*** Opening Source information ***

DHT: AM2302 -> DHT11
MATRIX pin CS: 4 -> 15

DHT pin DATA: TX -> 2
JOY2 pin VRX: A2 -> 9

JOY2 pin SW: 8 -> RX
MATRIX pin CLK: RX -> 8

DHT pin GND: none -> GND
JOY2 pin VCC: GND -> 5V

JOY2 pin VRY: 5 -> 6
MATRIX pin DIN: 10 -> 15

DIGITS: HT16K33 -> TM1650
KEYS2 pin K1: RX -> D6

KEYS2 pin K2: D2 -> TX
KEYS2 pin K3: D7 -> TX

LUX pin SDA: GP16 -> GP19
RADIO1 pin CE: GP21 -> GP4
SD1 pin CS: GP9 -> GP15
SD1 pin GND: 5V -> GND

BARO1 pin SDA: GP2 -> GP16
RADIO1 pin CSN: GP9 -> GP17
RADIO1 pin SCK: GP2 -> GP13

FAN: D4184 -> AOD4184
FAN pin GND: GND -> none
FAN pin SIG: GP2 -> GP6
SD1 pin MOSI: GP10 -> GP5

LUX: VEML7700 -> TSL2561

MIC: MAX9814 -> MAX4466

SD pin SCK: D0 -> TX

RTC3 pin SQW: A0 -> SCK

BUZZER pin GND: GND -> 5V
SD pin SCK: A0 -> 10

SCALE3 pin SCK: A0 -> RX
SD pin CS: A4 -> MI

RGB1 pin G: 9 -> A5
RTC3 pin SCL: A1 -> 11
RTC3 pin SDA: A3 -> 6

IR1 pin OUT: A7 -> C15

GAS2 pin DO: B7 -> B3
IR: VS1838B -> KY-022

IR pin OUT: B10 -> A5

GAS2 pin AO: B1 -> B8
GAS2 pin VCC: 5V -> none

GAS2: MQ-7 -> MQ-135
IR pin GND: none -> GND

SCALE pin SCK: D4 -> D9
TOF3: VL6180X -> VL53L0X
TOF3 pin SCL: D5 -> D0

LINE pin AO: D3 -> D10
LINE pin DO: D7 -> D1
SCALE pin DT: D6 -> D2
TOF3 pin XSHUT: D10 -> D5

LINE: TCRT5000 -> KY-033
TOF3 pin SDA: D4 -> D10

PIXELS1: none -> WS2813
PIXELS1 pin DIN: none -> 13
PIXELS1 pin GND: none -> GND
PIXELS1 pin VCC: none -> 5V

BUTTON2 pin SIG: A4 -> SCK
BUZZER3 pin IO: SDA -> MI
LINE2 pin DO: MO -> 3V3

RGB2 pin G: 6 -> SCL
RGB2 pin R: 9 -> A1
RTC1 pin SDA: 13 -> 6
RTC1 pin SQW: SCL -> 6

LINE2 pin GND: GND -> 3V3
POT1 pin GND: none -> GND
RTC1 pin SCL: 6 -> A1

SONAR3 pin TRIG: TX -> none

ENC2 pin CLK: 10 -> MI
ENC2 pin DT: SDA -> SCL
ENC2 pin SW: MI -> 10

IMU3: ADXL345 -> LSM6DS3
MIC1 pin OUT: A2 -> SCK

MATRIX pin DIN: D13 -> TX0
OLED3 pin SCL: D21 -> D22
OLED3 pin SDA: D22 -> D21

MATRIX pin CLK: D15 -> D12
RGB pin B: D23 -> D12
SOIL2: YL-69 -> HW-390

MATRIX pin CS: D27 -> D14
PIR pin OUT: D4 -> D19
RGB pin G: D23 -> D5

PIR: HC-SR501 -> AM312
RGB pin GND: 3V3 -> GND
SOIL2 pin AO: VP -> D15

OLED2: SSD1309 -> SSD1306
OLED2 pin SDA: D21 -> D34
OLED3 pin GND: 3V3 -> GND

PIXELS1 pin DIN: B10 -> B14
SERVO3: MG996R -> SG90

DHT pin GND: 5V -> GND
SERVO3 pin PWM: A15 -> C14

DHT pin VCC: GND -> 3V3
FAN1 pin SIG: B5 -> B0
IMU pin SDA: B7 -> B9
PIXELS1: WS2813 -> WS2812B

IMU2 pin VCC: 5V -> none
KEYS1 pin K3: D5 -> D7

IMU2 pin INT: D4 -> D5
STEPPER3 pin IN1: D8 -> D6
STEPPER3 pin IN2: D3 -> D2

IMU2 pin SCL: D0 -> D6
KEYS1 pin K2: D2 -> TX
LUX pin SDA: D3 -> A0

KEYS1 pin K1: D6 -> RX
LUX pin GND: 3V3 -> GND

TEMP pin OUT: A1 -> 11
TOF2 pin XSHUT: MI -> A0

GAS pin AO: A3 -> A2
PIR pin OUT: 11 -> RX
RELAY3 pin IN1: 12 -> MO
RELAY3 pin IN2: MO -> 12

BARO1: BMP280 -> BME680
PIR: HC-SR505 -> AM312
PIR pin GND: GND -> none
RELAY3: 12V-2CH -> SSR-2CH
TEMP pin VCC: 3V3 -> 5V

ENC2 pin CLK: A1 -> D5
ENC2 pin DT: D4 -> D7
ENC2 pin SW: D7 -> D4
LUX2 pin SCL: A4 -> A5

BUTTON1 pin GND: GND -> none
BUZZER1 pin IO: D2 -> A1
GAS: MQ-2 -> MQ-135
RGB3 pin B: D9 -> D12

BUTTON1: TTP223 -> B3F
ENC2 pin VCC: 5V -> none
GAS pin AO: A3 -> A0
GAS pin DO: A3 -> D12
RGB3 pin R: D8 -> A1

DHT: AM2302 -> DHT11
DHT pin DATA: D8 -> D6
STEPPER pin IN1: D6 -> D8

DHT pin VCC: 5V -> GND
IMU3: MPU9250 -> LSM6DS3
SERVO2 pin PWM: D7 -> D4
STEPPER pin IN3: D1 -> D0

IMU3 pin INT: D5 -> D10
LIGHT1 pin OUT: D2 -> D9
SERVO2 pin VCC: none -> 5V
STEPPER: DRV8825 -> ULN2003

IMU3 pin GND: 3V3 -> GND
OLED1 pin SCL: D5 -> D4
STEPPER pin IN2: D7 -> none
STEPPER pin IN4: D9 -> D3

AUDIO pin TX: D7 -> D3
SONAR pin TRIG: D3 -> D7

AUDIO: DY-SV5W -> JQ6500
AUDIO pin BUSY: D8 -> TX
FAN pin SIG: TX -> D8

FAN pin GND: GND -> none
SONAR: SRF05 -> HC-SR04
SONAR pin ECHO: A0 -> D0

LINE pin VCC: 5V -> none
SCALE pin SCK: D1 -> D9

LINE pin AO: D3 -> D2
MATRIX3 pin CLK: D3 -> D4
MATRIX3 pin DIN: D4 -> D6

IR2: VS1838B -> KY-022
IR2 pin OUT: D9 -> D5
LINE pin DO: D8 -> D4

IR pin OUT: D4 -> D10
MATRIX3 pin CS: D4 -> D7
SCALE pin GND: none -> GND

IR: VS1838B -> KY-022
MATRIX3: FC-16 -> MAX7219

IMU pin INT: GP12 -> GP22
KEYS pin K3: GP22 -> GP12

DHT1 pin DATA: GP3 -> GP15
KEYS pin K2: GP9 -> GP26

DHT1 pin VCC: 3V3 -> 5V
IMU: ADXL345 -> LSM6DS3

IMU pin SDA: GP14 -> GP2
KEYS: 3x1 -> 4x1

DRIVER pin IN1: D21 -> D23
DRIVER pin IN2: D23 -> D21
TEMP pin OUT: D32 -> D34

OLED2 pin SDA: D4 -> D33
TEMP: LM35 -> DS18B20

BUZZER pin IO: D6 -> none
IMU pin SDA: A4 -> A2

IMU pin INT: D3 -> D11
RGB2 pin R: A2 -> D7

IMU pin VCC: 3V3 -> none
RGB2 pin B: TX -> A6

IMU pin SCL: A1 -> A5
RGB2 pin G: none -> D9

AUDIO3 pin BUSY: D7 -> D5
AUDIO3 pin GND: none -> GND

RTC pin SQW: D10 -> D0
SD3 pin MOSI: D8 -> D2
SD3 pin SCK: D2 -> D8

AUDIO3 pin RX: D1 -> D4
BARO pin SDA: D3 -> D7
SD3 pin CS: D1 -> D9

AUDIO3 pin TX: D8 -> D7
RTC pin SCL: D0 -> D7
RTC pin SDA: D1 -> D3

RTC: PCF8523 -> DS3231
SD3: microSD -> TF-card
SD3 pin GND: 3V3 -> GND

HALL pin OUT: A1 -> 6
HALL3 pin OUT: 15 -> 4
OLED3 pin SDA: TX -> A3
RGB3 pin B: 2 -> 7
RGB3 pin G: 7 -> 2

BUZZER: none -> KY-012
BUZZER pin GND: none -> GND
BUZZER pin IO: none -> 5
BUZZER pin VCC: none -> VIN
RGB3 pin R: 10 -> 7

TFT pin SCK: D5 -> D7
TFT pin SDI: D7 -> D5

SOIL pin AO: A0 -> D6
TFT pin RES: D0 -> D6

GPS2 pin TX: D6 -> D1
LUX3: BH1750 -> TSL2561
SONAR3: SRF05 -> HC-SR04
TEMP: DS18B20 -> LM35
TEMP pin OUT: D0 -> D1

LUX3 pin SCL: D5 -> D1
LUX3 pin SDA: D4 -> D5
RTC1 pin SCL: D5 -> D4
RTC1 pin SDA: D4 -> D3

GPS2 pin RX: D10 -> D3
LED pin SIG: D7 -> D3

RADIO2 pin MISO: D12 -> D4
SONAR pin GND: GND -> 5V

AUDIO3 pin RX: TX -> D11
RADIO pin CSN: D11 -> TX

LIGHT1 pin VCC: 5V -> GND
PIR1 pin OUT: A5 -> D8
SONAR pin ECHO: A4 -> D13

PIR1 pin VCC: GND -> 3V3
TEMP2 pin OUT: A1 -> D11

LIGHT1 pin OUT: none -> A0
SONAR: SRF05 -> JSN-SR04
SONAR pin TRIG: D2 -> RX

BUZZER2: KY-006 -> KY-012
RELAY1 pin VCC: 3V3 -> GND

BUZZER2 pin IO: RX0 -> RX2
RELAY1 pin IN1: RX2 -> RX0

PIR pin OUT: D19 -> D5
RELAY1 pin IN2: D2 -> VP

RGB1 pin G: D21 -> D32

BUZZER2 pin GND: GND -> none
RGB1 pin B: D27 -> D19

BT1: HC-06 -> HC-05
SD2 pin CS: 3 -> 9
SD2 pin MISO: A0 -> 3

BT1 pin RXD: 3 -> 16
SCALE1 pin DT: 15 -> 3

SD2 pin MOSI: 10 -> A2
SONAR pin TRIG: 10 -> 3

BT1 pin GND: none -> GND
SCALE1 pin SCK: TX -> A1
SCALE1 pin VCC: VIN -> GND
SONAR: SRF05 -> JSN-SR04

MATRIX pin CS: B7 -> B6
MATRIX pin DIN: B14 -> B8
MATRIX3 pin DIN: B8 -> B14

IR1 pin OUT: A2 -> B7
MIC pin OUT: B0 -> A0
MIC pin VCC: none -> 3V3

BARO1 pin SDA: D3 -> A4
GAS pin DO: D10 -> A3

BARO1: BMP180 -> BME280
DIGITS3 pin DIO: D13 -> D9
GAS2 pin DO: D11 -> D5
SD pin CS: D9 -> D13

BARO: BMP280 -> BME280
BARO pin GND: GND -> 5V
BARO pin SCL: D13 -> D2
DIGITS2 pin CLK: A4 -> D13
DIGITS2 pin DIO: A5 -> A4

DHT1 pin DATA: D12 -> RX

*** Closing Source information ***

In the data above, start at the line that has "GAS2: MQ-7 -> MQ-135", stop after the line that has "RTC1 pin SDA: 13 -> 6", and print every line in between exactly as it stands.

GAS2: MQ-7 -> MQ-135
IR pin GND: none -> GND

SCALE pin SCK: D4 -> D9
TOF3: VL6180X -> VL53L0X
TOF3 pin SCL: D5 -> D0

LINE pin AO: D3 -> D10
LINE pin DO: D7 -> D1
SCALE pin DT: D6 -> D2
TOF3 pin XSHUT: D10 -> D5

LINE: TCRT5000 -> KY-033
TOF3 pin SDA: D4 -> D10

PIXELS1: none -> WS2813
PIXELS1 pin DIN: none -> 13
PIXELS1 pin GND: none -> GND
PIXELS1 pin VCC: none -> 5V

BUTTON2 pin SIG: A4 -> SCK
BUZZER3 pin IO: SDA -> MI
LINE2 pin DO: MO -> 3V3

RGB2 pin G: 6 -> SCL
RGB2 pin R: 9 -> A1
RTC1 pin SDA: 13 -> 6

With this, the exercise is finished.